§ **Your task**
Lines in the records below that contain the word "left" must each be copied.
··· Task data
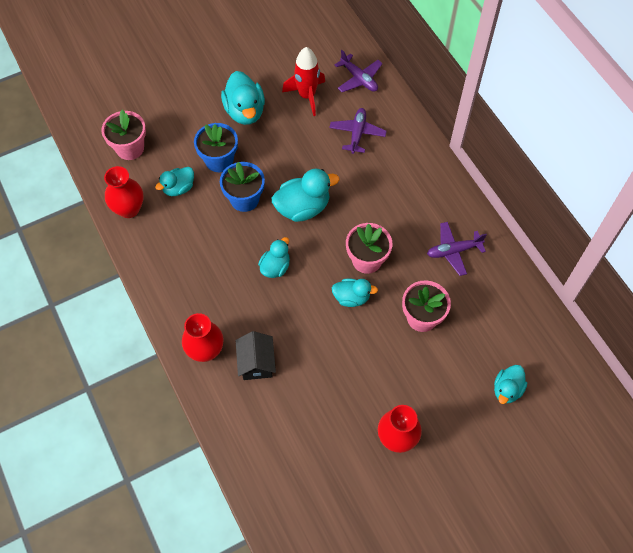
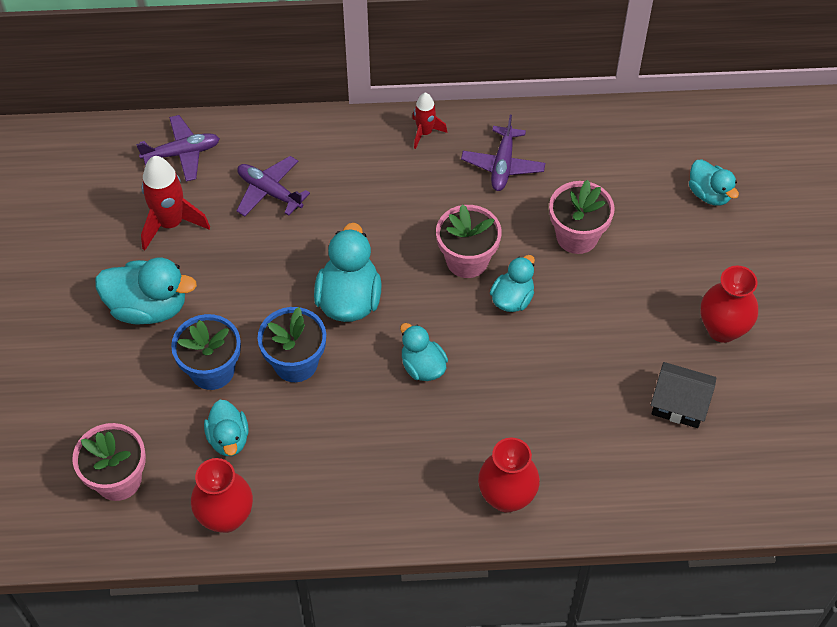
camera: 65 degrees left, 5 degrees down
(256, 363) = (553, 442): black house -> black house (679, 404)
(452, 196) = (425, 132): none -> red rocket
······
··· Task data
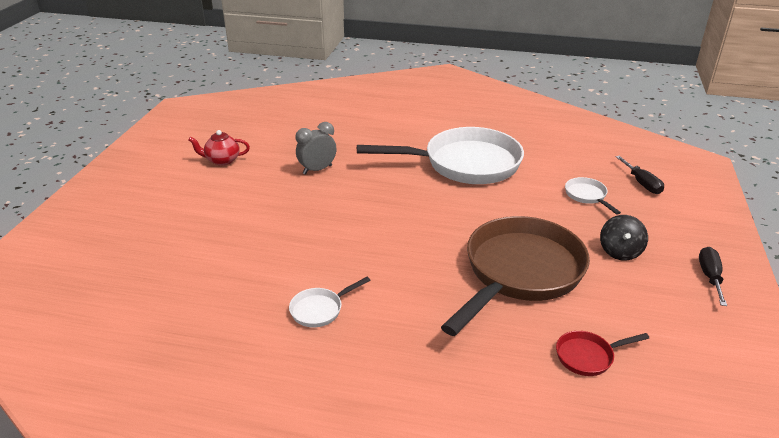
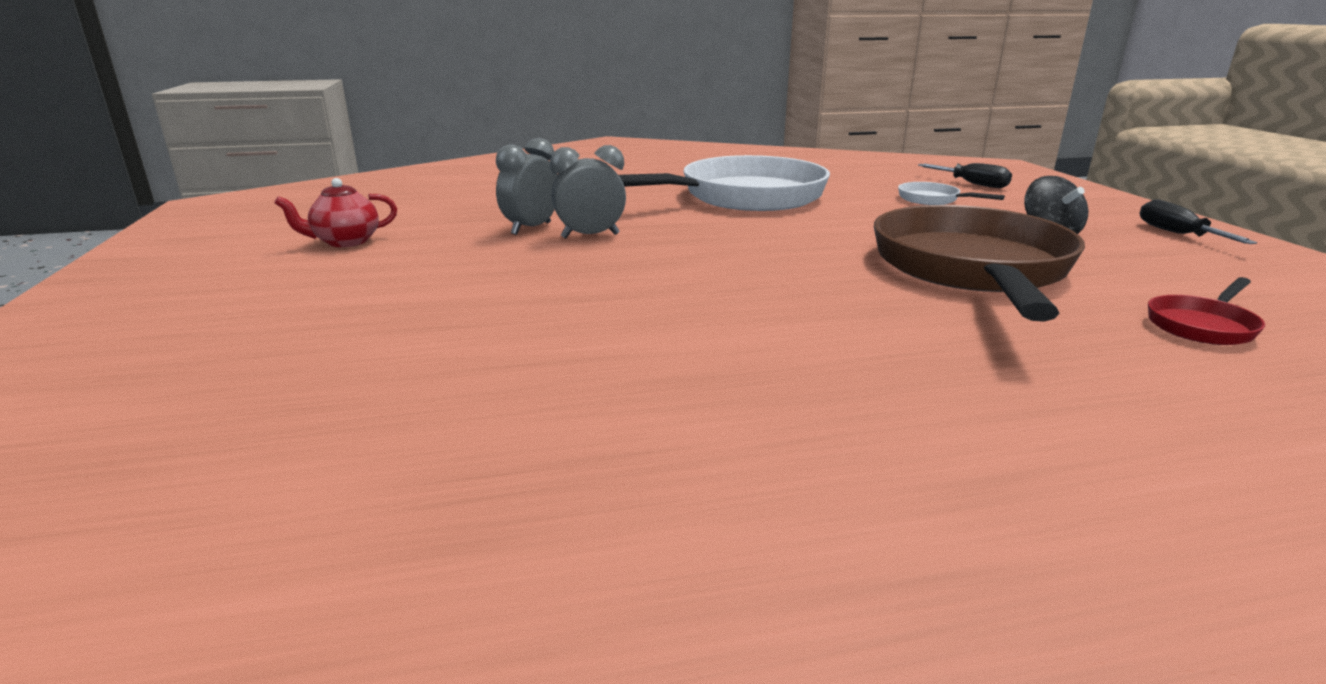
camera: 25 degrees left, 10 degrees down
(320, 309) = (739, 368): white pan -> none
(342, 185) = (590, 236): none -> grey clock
······
§ **Exercise solution**
camera: 65 degrees left, 5 degrees down
camera: 25 degrees left, 10 degrees down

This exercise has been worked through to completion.